- Assignment -
Lines from the one containing "Someone carried the Flugzeug" through the end of the material are to be retyped exactly; do not copy pictures.

- Available data -
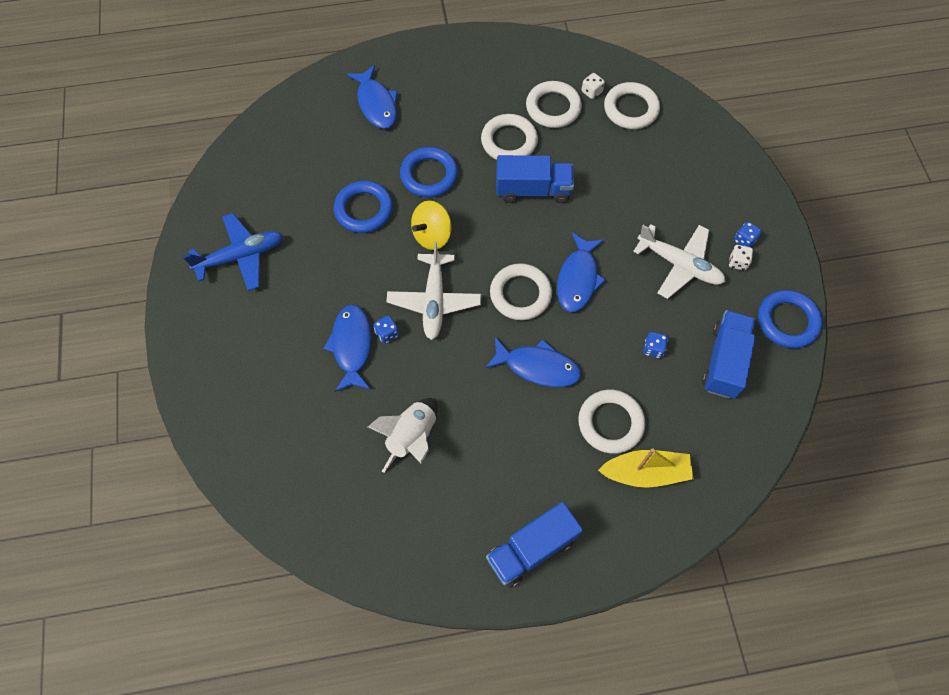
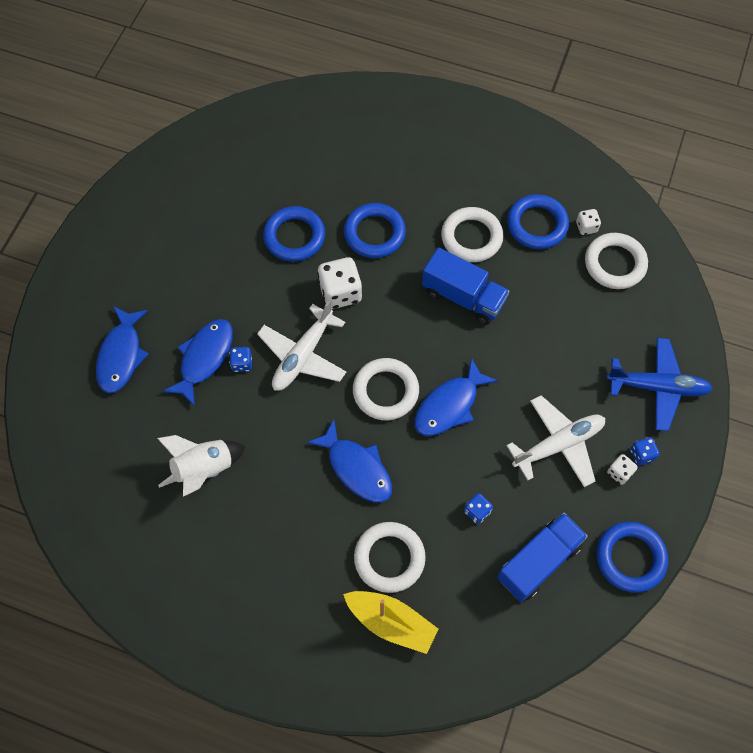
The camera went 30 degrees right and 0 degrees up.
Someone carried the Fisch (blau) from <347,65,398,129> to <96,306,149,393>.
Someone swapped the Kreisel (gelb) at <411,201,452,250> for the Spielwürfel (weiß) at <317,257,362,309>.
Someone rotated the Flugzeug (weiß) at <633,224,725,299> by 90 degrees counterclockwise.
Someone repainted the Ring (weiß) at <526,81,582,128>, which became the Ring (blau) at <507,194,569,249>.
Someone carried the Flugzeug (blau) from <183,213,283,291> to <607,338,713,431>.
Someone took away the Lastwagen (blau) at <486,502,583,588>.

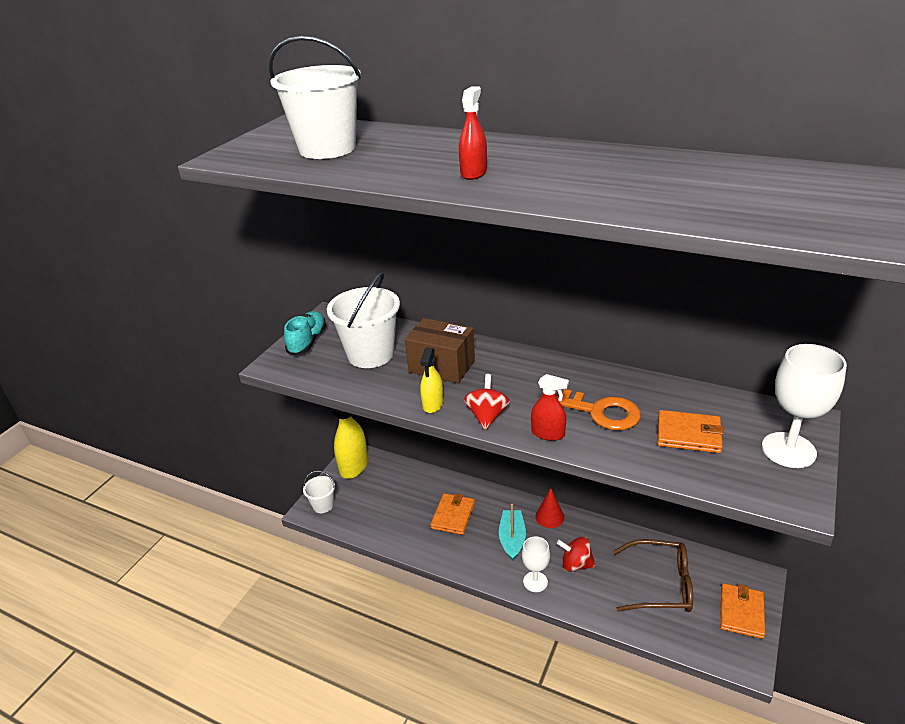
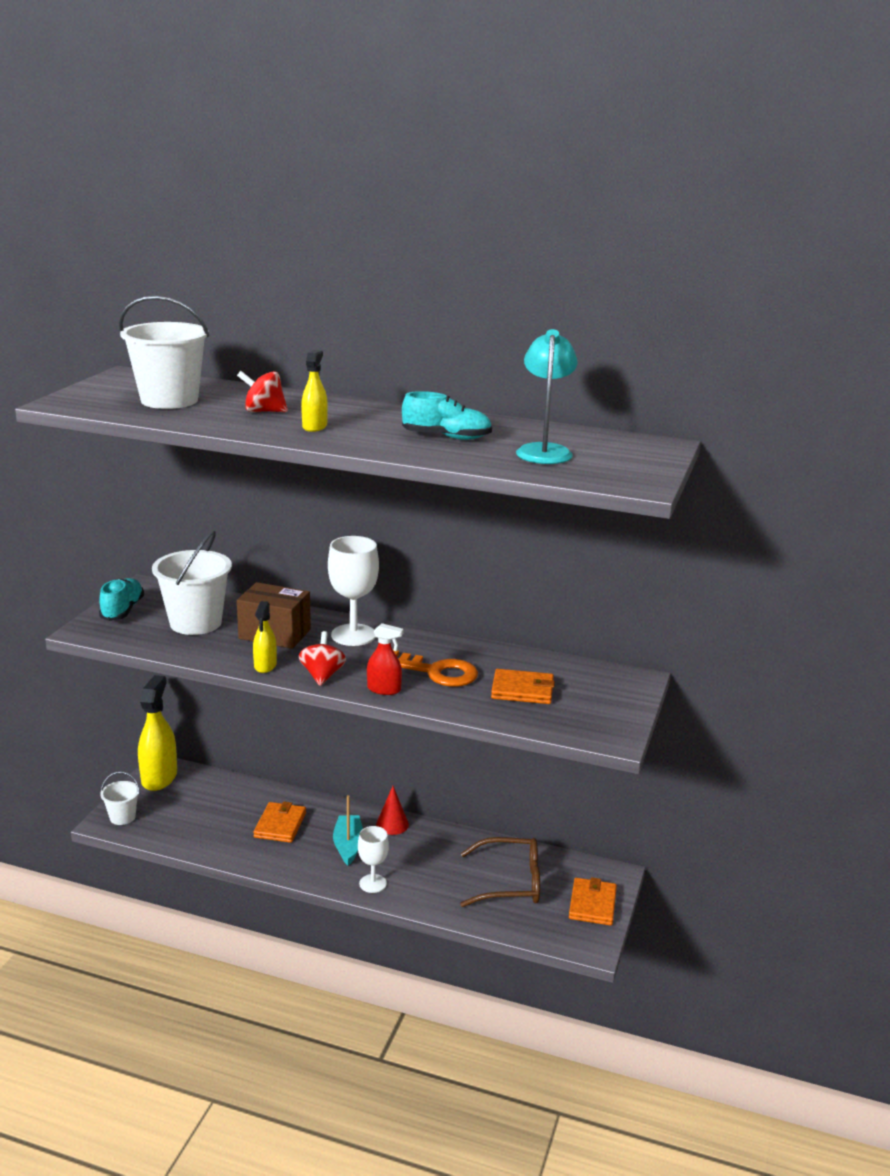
The camera went 10 degrees left and 10 degrees down.
Someone carried the Kreisel (rot) from <557,537,596,572> to <237,371,288,412>.
Someone repainted the Sprühflasche (rot) at <459,86,487,180>, which became the Sprühflasche (gelb) at <301,350,328,432>.
Someone carried the Kelch (weiß) from <762,344,847,468> to <328,536,379,646>.
Someone put down the Schuh (türkis) at <402,391,492,440>.
Someone put down the Lampe (türkis) at <516,329,578,464>.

- Completed exercise -
Someone carried the Flugzeug (blau) from <183,213,283,291> to <607,338,713,431>.
Someone took away the Lastwagen (blau) at <486,502,583,588>.

The camera went 10 degrees left and 10 degrees down.
Someone carried the Kreisel (rot) from <557,537,596,572> to <237,371,288,412>.
Someone repainted the Sprühflasche (rot) at <459,86,487,180>, which became the Sprühflasche (gelb) at <301,350,328,432>.
Someone carried the Kelch (weiß) from <762,344,847,468> to <328,536,379,646>.
Someone put down the Schuh (türkis) at <402,391,492,440>.
Someone put down the Lampe (türkis) at <516,329,578,464>.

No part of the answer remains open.